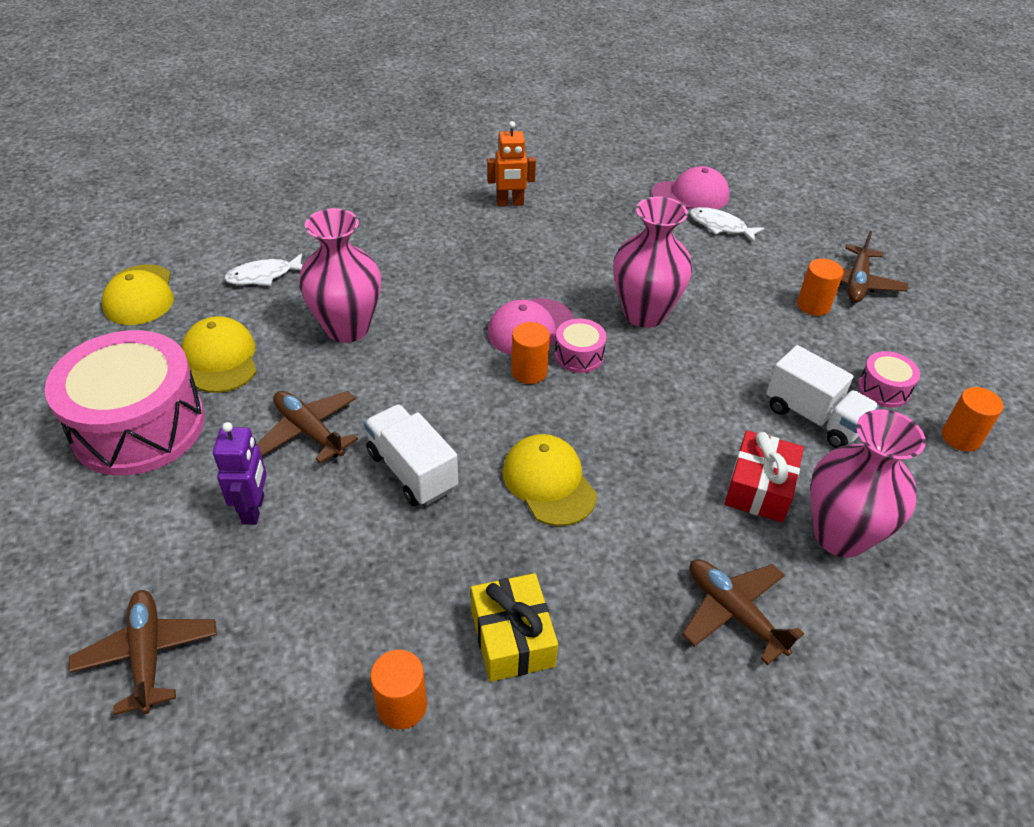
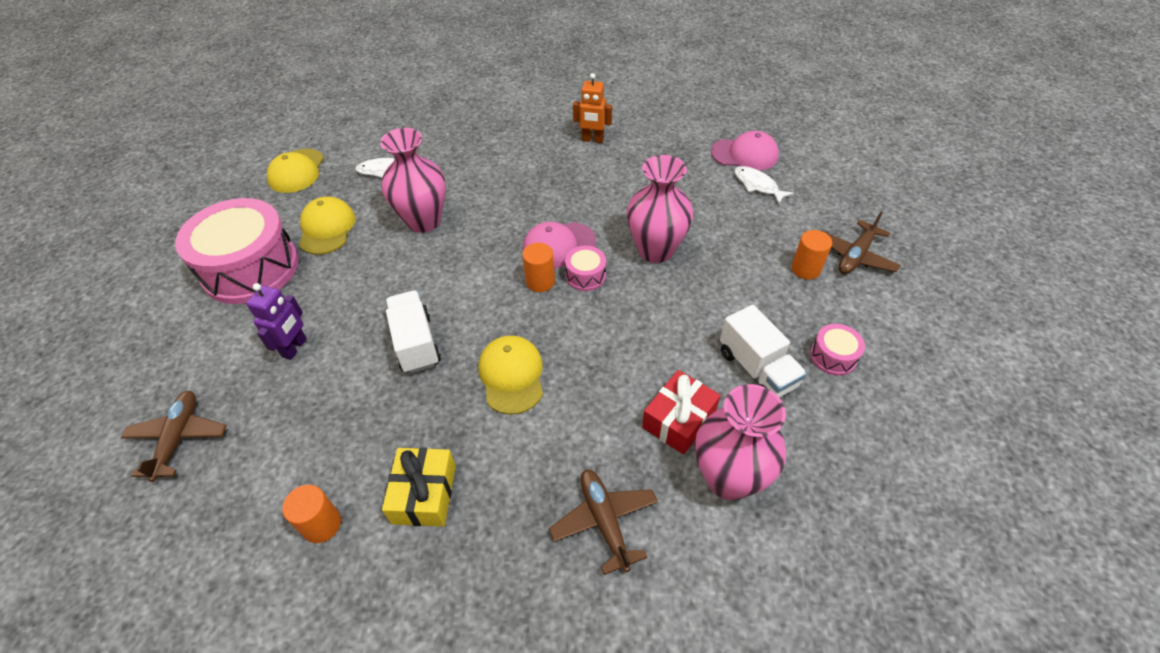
camera: 20 degrees right, 5 degrees up
(309, 431) = (359, 296): brown plane -> none
(961, 437) = (884, 416): orange cylinder -> none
..............................
[Exercise instructions]:
When you reach the line containing "(309, 431) = (359, 296): brown plane -> none" in the data above, retype it and each line after it through the final one, exactly as written.

[Exercise answer]:
(309, 431) = (359, 296): brown plane -> none
(961, 437) = (884, 416): orange cylinder -> none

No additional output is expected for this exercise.